**Assignment**
Go through the data below and return each line where the string "pink" occurs.
··· Material for this task ···
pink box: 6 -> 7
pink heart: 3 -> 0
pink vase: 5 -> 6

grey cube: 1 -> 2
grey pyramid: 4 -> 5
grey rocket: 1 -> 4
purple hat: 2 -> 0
···
··· Material for this task ···
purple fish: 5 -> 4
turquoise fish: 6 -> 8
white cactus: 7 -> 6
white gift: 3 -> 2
···
**Task output**
pink box: 6 -> 7
pink heart: 3 -> 0
pink vase: 5 -> 6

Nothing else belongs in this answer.